▶ [Problem details] An exact transcription of every record is needed.

▶ [Coordinate-based object records]
┌────────

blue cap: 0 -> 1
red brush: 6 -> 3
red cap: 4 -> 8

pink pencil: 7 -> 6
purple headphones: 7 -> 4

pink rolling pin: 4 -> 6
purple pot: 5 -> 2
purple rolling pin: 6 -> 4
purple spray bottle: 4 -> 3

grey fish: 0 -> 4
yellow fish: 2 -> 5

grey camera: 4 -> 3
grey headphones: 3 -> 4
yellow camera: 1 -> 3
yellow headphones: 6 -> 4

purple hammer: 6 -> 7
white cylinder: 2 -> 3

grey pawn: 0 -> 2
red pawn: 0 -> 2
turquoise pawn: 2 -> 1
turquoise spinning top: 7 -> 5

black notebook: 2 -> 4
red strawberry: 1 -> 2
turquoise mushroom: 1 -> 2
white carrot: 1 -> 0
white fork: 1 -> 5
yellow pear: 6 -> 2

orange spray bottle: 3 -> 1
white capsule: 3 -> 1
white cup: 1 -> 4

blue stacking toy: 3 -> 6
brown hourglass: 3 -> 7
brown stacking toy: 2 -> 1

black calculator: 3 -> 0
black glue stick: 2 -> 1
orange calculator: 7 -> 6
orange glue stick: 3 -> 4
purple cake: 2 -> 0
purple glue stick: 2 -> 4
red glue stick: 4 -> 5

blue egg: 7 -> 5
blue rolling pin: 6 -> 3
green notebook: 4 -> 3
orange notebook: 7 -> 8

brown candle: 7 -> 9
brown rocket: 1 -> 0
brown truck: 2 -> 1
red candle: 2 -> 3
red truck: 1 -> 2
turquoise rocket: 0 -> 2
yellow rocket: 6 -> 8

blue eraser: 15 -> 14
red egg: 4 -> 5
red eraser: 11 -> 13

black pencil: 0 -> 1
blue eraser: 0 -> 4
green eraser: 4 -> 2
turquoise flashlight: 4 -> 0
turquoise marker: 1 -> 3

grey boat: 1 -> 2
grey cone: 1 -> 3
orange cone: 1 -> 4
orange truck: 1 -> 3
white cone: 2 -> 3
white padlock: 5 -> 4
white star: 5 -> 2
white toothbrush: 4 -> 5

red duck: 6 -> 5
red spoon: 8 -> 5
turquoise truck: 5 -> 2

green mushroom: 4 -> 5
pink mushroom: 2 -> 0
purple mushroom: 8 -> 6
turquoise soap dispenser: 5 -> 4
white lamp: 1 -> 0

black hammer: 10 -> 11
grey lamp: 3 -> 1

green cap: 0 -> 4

└────────

▶ [Task output]
blue cap: 0 -> 1
red brush: 6 -> 3
red cap: 4 -> 8

pink pencil: 7 -> 6
purple headphones: 7 -> 4

pink rolling pin: 4 -> 6
purple pot: 5 -> 2
purple rolling pin: 6 -> 4
purple spray bottle: 4 -> 3

grey fish: 0 -> 4
yellow fish: 2 -> 5

grey camera: 4 -> 3
grey headphones: 3 -> 4
yellow camera: 1 -> 3
yellow headphones: 6 -> 4

purple hammer: 6 -> 7
white cylinder: 2 -> 3

grey pawn: 0 -> 2
red pawn: 0 -> 2
turquoise pawn: 2 -> 1
turquoise spinning top: 7 -> 5

black notebook: 2 -> 4
red strawberry: 1 -> 2
turquoise mushroom: 1 -> 2
white carrot: 1 -> 0
white fork: 1 -> 5
yellow pear: 6 -> 2

orange spray bottle: 3 -> 1
white capsule: 3 -> 1
white cup: 1 -> 4

blue stacking toy: 3 -> 6
brown hourglass: 3 -> 7
brown stacking toy: 2 -> 1

black calculator: 3 -> 0
black glue stick: 2 -> 1
orange calculator: 7 -> 6
orange glue stick: 3 -> 4
purple cake: 2 -> 0
purple glue stick: 2 -> 4
red glue stick: 4 -> 5

blue egg: 7 -> 5
blue rolling pin: 6 -> 3
green notebook: 4 -> 3
orange notebook: 7 -> 8

brown candle: 7 -> 9
brown rocket: 1 -> 0
brown truck: 2 -> 1
red candle: 2 -> 3
red truck: 1 -> 2
turquoise rocket: 0 -> 2
yellow rocket: 6 -> 8

blue eraser: 15 -> 14
red egg: 4 -> 5
red eraser: 11 -> 13

black pencil: 0 -> 1
blue eraser: 0 -> 4
green eraser: 4 -> 2
turquoise flashlight: 4 -> 0
turquoise marker: 1 -> 3

grey boat: 1 -> 2
grey cone: 1 -> 3
orange cone: 1 -> 4
orange truck: 1 -> 3
white cone: 2 -> 3
white padlock: 5 -> 4
white star: 5 -> 2
white toothbrush: 4 -> 5

red duck: 6 -> 5
red spoon: 8 -> 5
turquoise truck: 5 -> 2

green mushroom: 4 -> 5
pink mushroom: 2 -> 0
purple mushroom: 8 -> 6
turquoise soap dispenser: 5 -> 4
white lamp: 1 -> 0

black hammer: 10 -> 11
grey lamp: 3 -> 1

green cap: 0 -> 4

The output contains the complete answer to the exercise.